- [Exercise aim]: Only the lines from the one containing "P1 pin 2: 5V -> AGND" to the end of the data should be copied, exactly and without pictures.

[Source records]
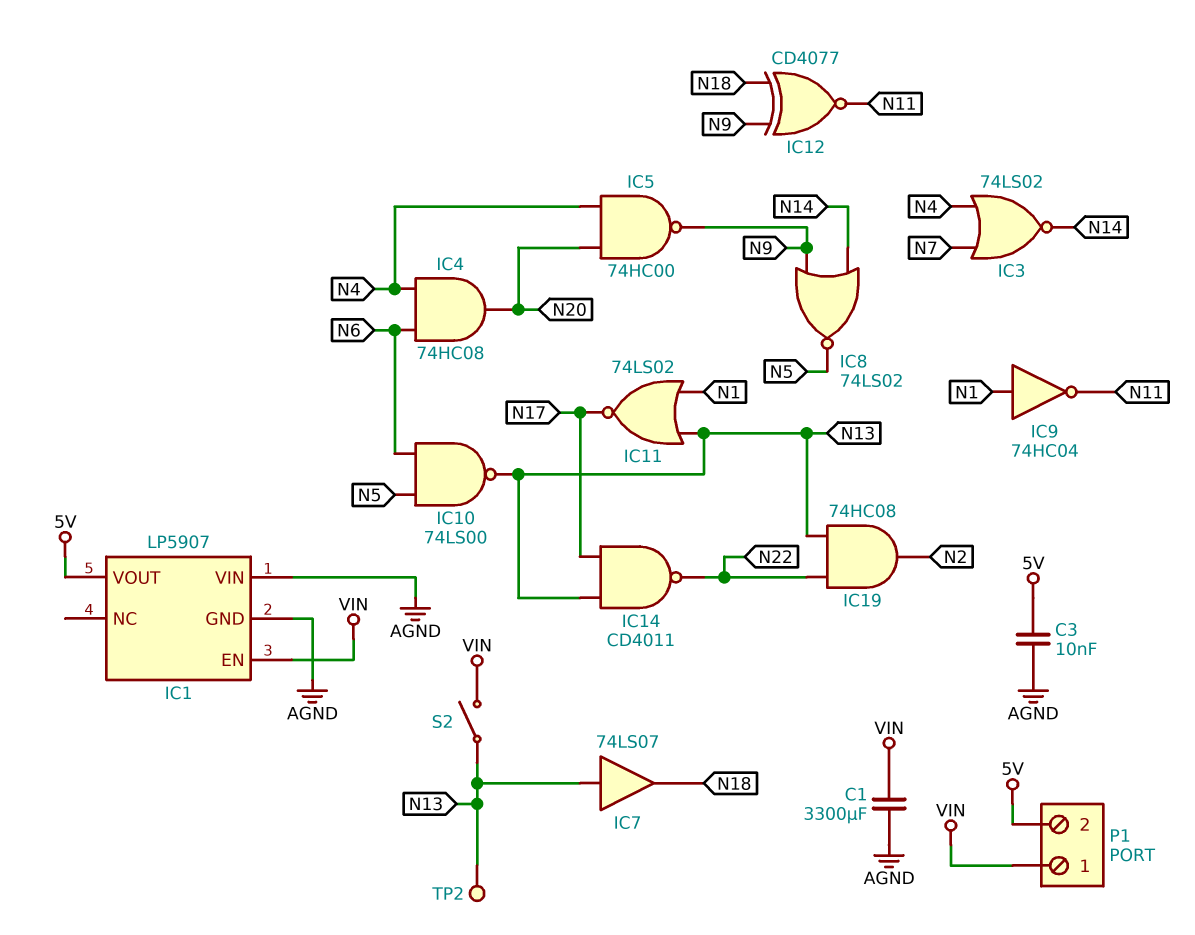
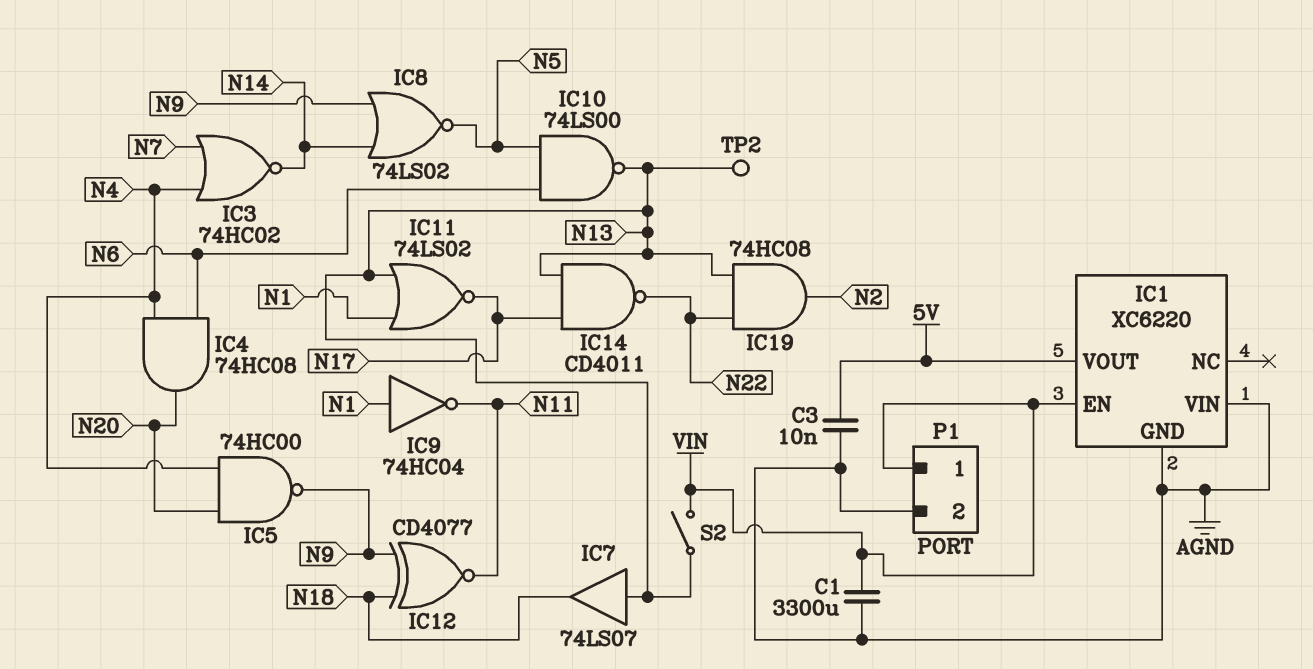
IC1: LP5907 -> XC6220
IC3: NOR 74LS02 (in N4, in N7, out N14) -> NOR 74HC02 (in N4, in N7, out N14)
P1 pin 2: 5V -> AGND

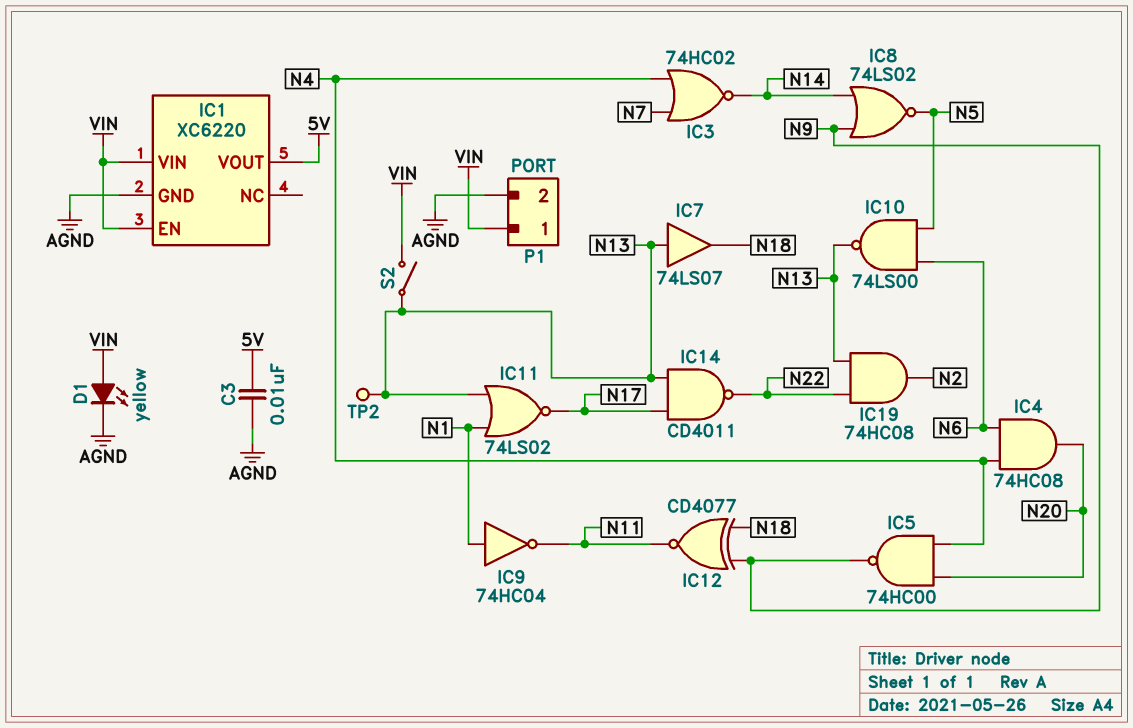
C1: 3300uF (AGND, VIN) -> none
D1: none -> LED yellow (A VIN, K AGND)
IC1 pin VIN: AGND -> VIN

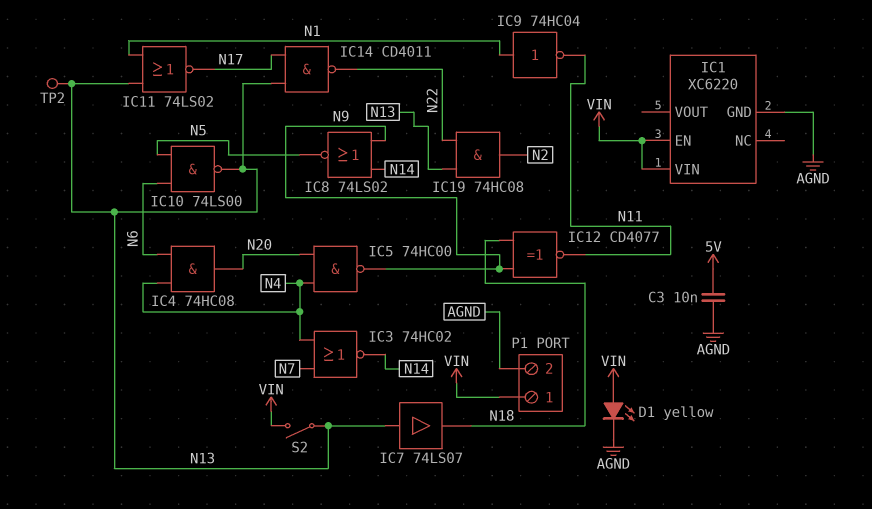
IC1 pin VOUT: 5V -> none

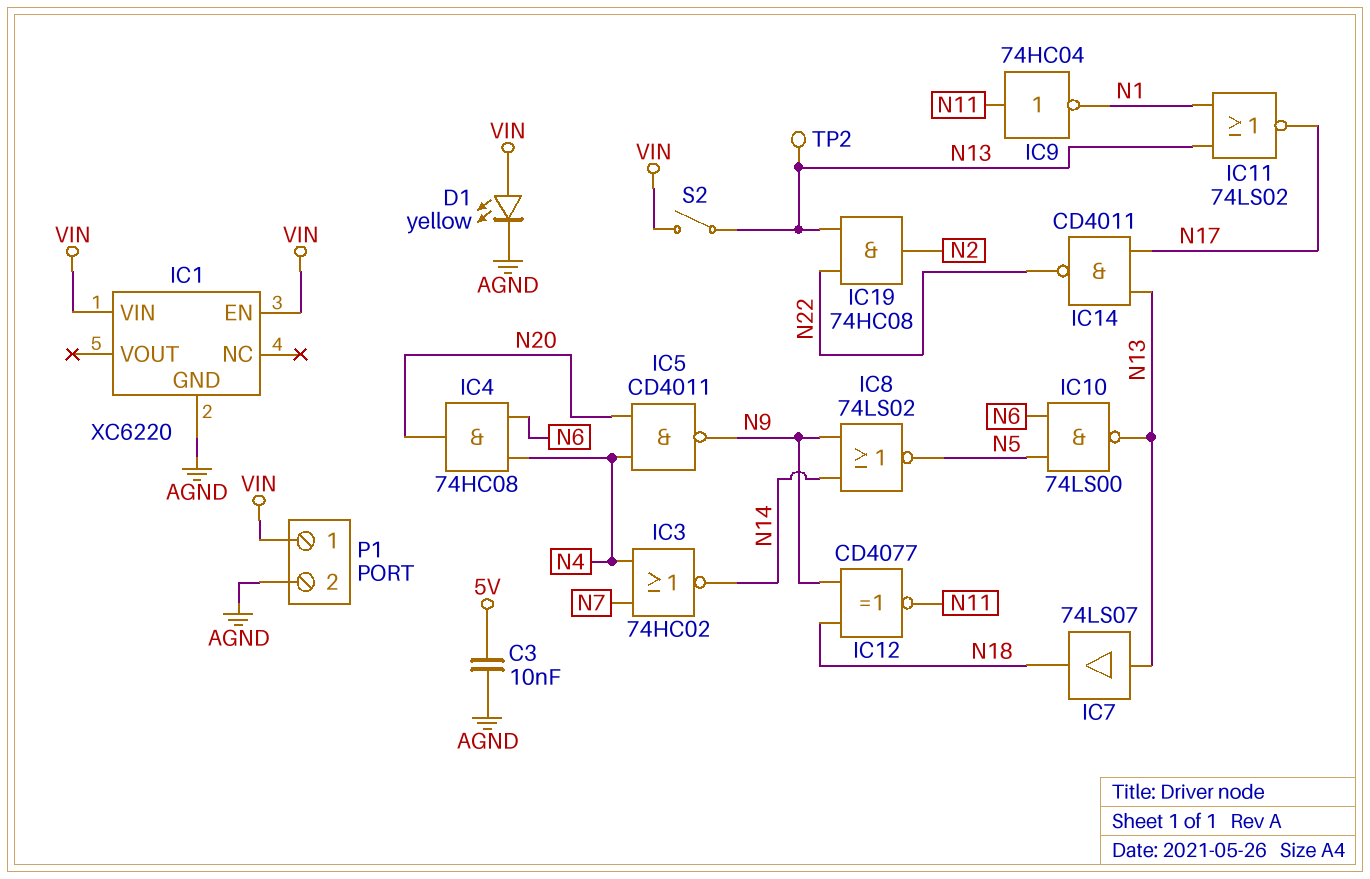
IC5: NAND 74HC00 (in N4, in N20, out N9) -> NAND CD4011 (in N4, in N20, out N9)
IC9: NOT 74HC04 (in N1, out N11) -> NOT 74HC04 (in N11, out N1)

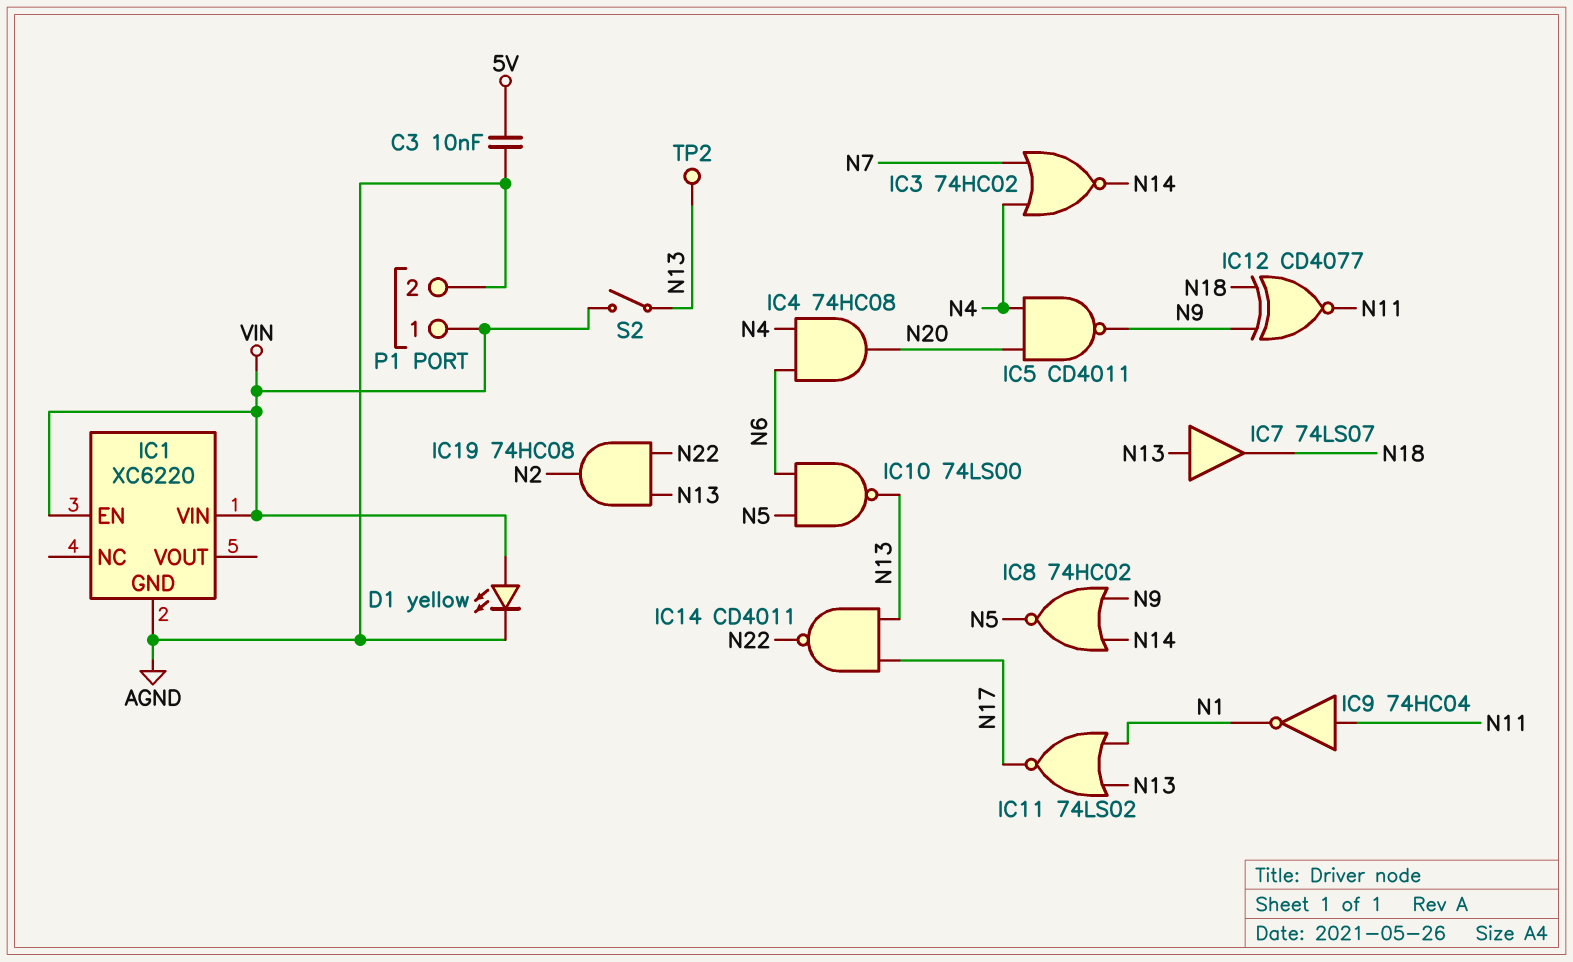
IC8: NOR 74LS02 (in N9, in N14, out N5) -> NOR 74HC02 (in N9, in N14, out N5)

- [Task output]:
P1 pin 2: 5V -> AGND

C1: 3300uF (AGND, VIN) -> none
D1: none -> LED yellow (A VIN, K AGND)
IC1 pin VIN: AGND -> VIN

IC1 pin VOUT: 5V -> none

IC5: NAND 74HC00 (in N4, in N20, out N9) -> NAND CD4011 (in N4, in N20, out N9)
IC9: NOT 74HC04 (in N1, out N11) -> NOT 74HC04 (in N11, out N1)

IC8: NOR 74LS02 (in N9, in N14, out N5) -> NOR 74HC02 (in N9, in N14, out N5)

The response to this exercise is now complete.